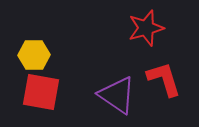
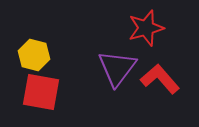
yellow hexagon: rotated 16 degrees clockwise
red L-shape: moved 4 px left; rotated 24 degrees counterclockwise
purple triangle: moved 27 px up; rotated 33 degrees clockwise
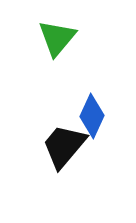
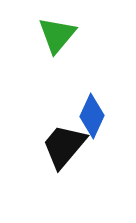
green triangle: moved 3 px up
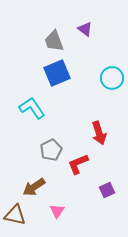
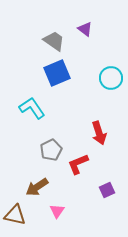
gray trapezoid: rotated 145 degrees clockwise
cyan circle: moved 1 px left
brown arrow: moved 3 px right
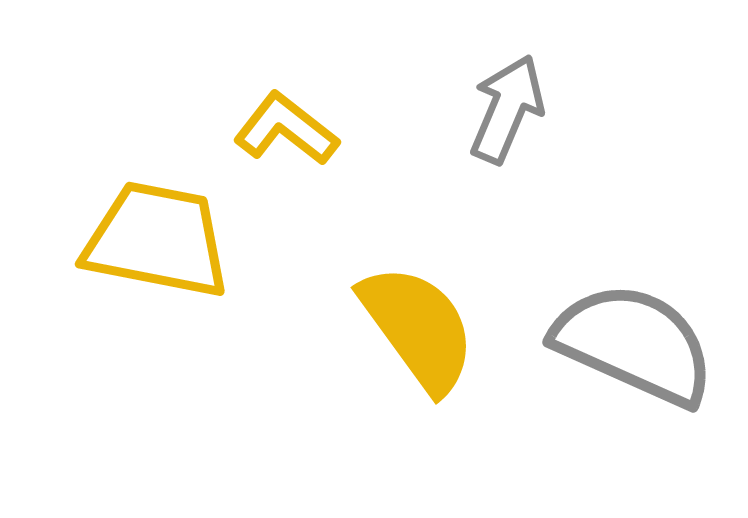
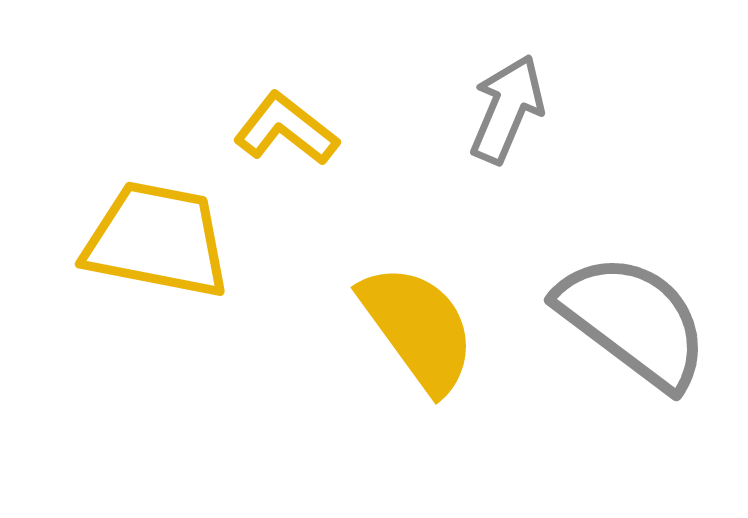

◆ Assigned task ◆
Each line from the line containing "red L-shape: moved" through the final line of the data above must be retyped exactly; nothing else, and no pictures, may appear.

◆ Written reply ◆
red L-shape: moved 4 px left; rotated 24 degrees counterclockwise
purple triangle: moved 27 px up; rotated 33 degrees clockwise
green triangle: moved 3 px up
gray trapezoid: rotated 145 degrees clockwise
cyan circle: moved 1 px left
brown arrow: moved 3 px right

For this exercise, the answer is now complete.